- _Dataset_:

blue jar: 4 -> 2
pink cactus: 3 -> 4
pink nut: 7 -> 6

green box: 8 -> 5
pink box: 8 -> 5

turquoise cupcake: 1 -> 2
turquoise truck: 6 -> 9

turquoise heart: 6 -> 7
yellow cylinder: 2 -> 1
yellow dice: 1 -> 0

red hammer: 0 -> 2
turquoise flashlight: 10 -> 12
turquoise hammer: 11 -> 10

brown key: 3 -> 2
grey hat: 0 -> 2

- _What you will do_: Write only the number of lines in the material above where the string "hammer" occurs.

- _Response to the exercise_: 2